- _DATA EXTRACT_
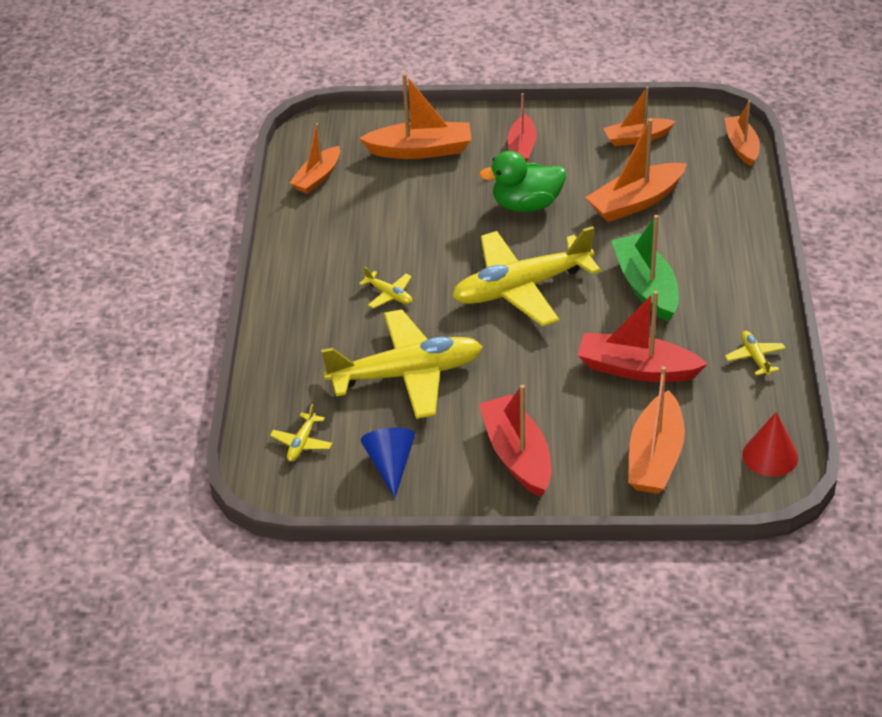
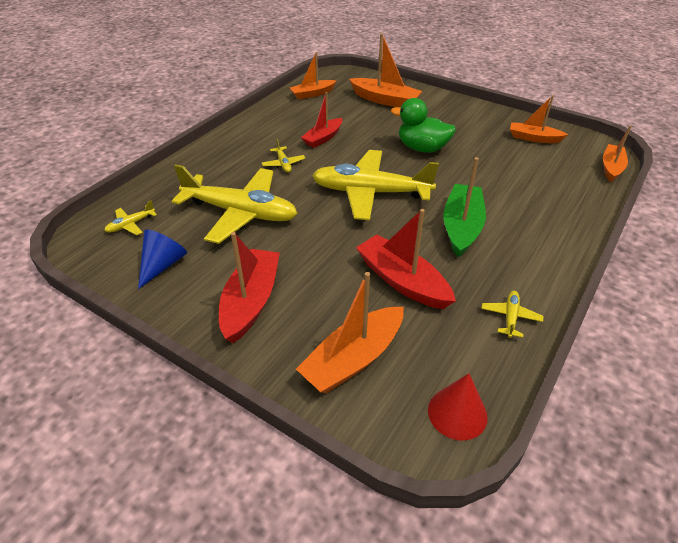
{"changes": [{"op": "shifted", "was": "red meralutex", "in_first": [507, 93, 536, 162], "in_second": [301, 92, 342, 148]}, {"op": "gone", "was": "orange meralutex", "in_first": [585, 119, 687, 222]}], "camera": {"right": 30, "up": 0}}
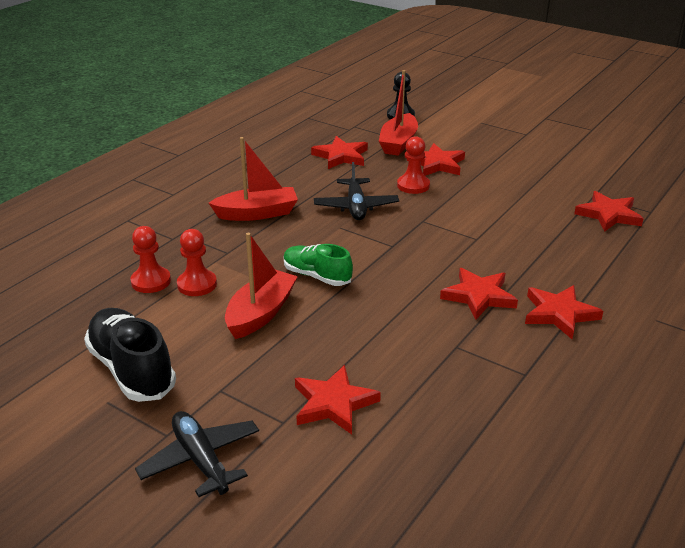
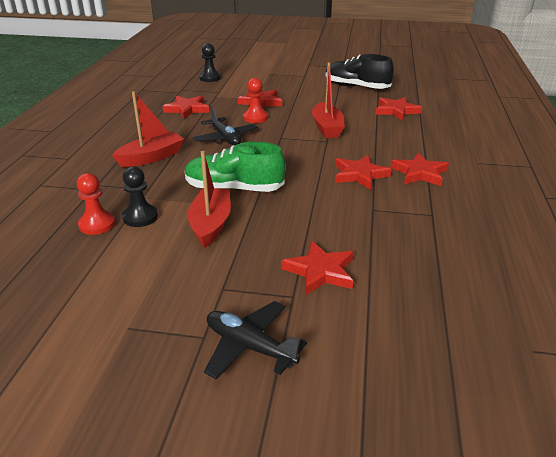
{"changes": [{"op": "repainted", "was": "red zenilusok", "now": "black zenilusok", "in_first": [177, 229, 217, 296], "in_second": [122, 166, 158, 227]}, {"op": "scaled", "was": "green gikerin", "in_first": [284, 244, 353, 286], "in_second": [185, 142, 285, 192], "ratio": 1.54}, {"op": "shifted", "was": "red meralutex", "in_first": [379, 70, 418, 156], "in_second": [312, 62, 345, 138]}, {"op": "shifted", "was": "black gikerin", "in_first": [84, 308, 176, 402], "in_second": [326, 54, 394, 89]}], "camera": {"right": -25, "up": 0}}
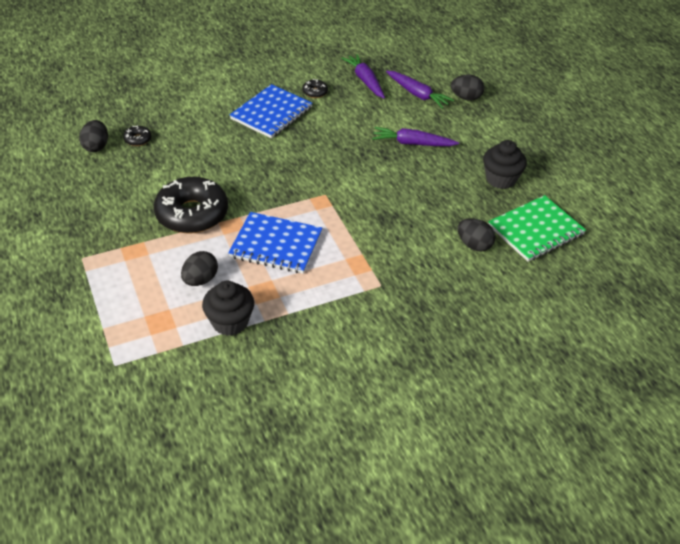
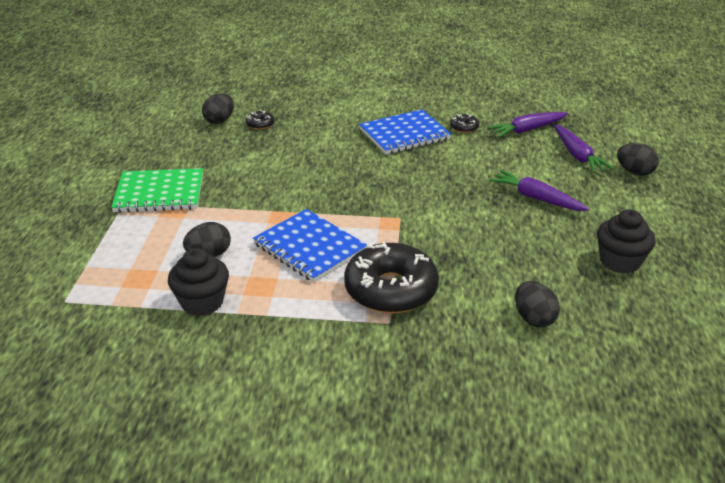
{"changes": [{"op": "shifted", "was": "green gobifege", "in_first": [488, 195, 586, 262], "in_second": [111, 168, 203, 213]}, {"op": "shifted", "was": "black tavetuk", "in_first": [154, 177, 228, 234], "in_second": [344, 242, 439, 314]}, {"op": "rotated", "was": "purple fesipoda", "in_first": [341, 54, 385, 98], "in_second": [487, 112, 568, 138], "clockwise": -120}], "camera": {"right": 30, "up": -10}}
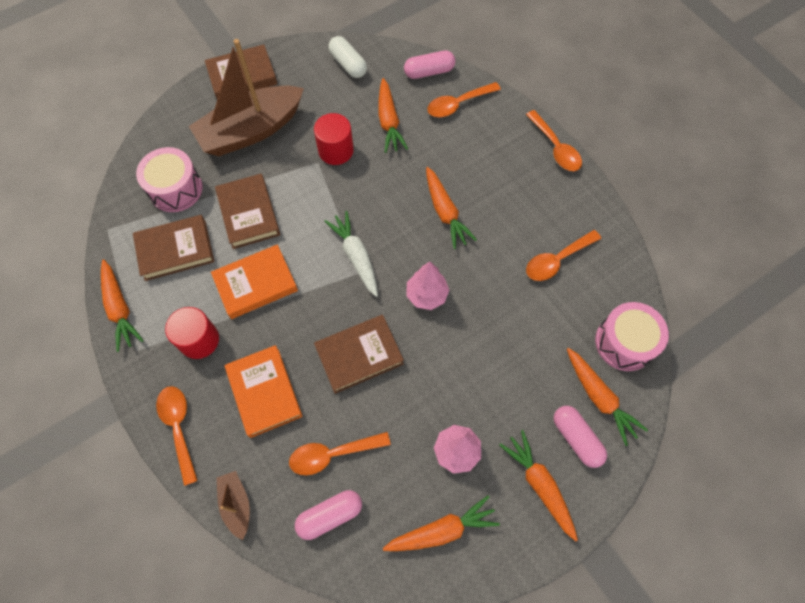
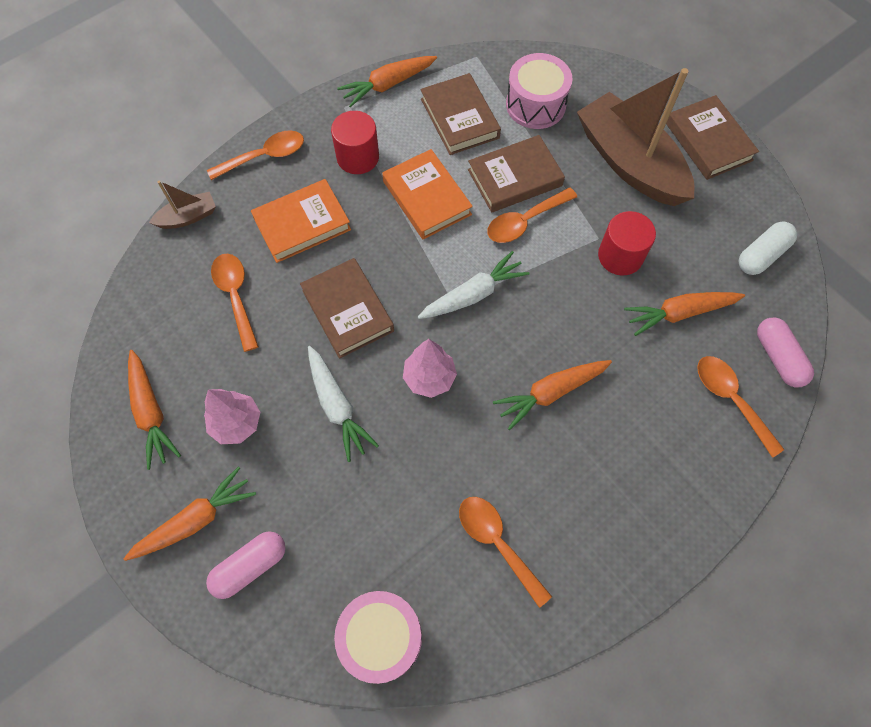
{"changes": [{"op": "new", "now": "white fesipoda", "in_second": [308, 346, 379, 462]}, {"op": "shifted", "was": "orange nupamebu", "in_first": [526, 110, 582, 171], "in_second": [487, 187, 577, 243]}, {"op": "gone", "was": "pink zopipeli", "in_first": [295, 490, 362, 540]}, {"op": "gone", "was": "orange fesipoda", "in_first": [567, 348, 648, 446]}], "camera": {"right": 85, "up": 0}}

- _YOUR TASK_
Every line above that has the string "black" needs to be copied.

- _WRITTEN RESPONSE_
{"changes": [{"op": "repainted", "was": "red zenilusok", "now": "black zenilusok", "in_first": [177, 229, 217, 296], "in_second": [122, 166, 158, 227]}, {"op": "scaled", "was": "green gikerin", "in_first": [284, 244, 353, 286], "in_second": [185, 142, 285, 192], "ratio": 1.54}, {"op": "shifted", "was": "red meralutex", "in_first": [379, 70, 418, 156], "in_second": [312, 62, 345, 138]}, {"op": "shifted", "was": "black gikerin", "in_first": [84, 308, 176, 402], "in_second": [326, 54, 394, 89]}], "camera": {"right": -25, "up": 0}}
{"changes": [{"op": "shifted", "was": "green gobifege", "in_first": [488, 195, 586, 262], "in_second": [111, 168, 203, 213]}, {"op": "shifted", "was": "black tavetuk", "in_first": [154, 177, 228, 234], "in_second": [344, 242, 439, 314]}, {"op": "rotated", "was": "purple fesipoda", "in_first": [341, 54, 385, 98], "in_second": [487, 112, 568, 138], "clockwise": -120}], "camera": {"right": 30, "up": -10}}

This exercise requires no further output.